Activity ::
Below are the records; locate each line with the word "semicircle" and copy it.

Data to process: Begin

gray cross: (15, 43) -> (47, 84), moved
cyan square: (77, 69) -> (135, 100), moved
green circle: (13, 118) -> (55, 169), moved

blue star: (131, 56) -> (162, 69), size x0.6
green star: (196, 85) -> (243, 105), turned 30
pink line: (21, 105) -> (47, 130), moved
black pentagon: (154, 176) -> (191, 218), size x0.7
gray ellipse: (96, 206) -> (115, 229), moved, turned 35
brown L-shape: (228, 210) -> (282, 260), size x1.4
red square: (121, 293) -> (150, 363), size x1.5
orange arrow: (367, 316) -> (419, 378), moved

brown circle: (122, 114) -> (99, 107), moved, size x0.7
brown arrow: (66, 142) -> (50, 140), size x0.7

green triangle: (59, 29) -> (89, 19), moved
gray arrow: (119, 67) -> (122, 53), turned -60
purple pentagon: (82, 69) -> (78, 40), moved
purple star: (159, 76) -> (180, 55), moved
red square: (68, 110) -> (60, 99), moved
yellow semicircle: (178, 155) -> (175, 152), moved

Data to process: End
Data to process: Begin

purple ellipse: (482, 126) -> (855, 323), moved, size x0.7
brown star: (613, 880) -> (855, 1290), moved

Data to process: End
Data to process: Begin

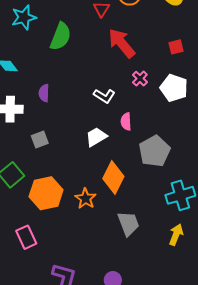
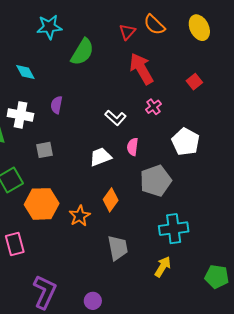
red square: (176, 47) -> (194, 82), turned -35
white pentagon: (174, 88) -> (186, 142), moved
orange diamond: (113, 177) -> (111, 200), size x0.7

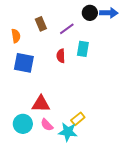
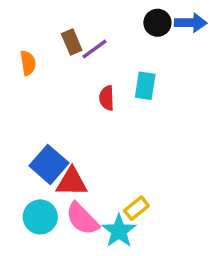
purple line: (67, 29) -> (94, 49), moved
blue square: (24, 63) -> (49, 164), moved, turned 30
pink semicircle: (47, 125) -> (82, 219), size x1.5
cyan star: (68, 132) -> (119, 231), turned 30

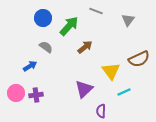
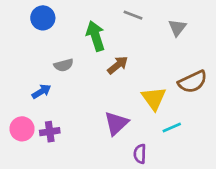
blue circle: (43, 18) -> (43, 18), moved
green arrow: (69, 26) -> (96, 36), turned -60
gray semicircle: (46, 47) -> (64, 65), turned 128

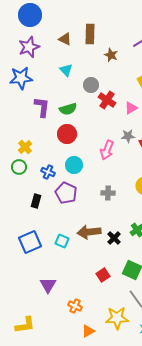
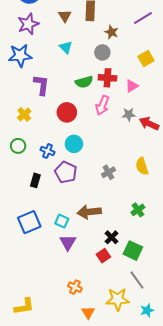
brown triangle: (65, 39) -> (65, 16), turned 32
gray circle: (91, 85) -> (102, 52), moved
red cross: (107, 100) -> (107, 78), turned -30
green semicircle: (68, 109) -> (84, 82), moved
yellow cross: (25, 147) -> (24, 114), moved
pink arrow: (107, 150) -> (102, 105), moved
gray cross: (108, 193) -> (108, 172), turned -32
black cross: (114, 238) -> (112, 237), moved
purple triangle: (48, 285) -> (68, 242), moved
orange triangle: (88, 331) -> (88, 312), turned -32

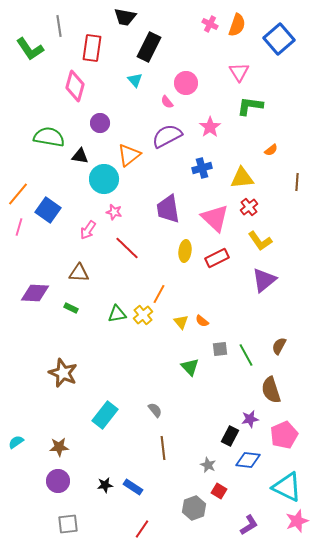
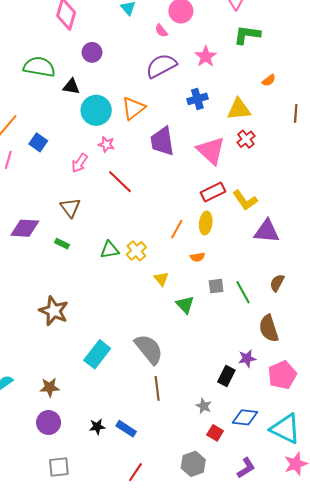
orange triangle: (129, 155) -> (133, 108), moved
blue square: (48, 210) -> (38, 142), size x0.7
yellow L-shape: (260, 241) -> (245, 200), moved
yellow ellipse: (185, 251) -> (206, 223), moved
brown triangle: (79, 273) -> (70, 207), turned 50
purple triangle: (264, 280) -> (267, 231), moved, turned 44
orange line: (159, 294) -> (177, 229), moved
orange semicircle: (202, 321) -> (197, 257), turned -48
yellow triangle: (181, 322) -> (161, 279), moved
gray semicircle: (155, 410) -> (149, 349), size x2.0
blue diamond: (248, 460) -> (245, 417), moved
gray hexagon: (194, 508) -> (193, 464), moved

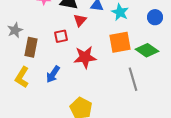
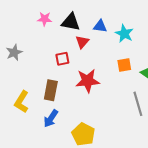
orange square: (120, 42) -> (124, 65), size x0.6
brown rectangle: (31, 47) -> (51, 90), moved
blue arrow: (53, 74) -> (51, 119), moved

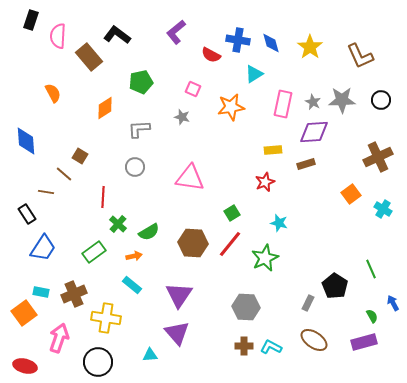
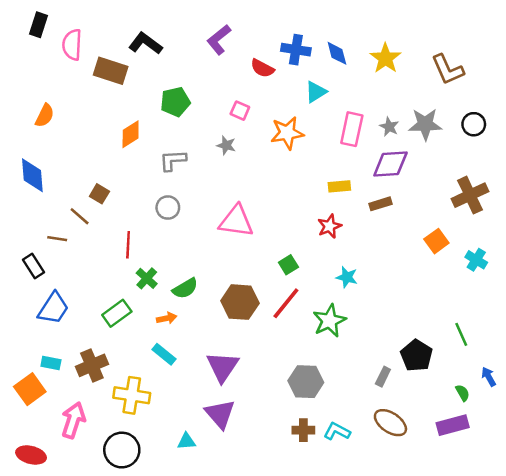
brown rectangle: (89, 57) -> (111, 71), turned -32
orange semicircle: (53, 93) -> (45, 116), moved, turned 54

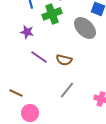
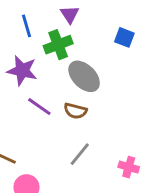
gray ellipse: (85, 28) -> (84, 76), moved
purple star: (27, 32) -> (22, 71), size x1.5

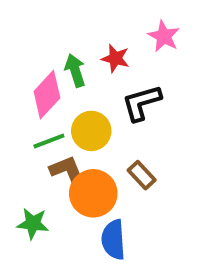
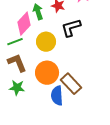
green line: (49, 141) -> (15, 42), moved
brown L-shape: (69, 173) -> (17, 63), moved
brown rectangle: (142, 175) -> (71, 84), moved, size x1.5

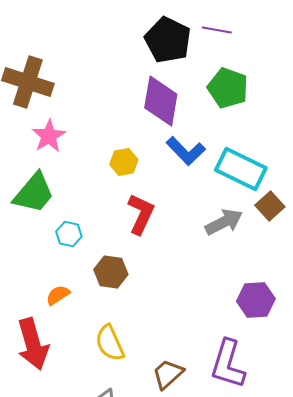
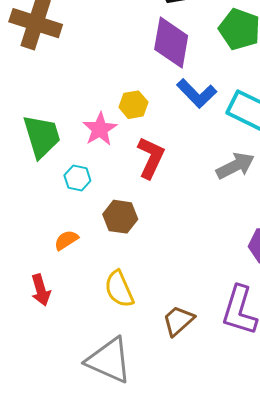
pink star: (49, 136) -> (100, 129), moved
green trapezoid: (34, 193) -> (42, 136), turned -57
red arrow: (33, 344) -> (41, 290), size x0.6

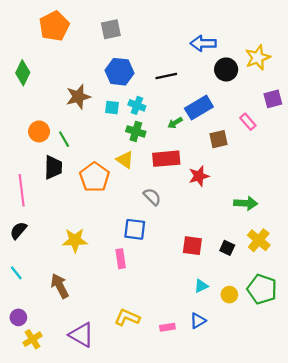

Data to process: End

Written answer ::
yellow semicircle: (178, 155) -> (175, 152), moved
pink semicircle: (47, 125) -> (82, 219), size x1.5
gray semicircle: (46, 47) -> (64, 65), turned 128
green semicircle: (68, 109) -> (84, 82), moved
orange semicircle: (202, 321) -> (197, 257), turned -48
gray semicircle: (155, 410) -> (149, 349), size x2.0
orange semicircle: (53, 93) -> (45, 116), moved, turned 54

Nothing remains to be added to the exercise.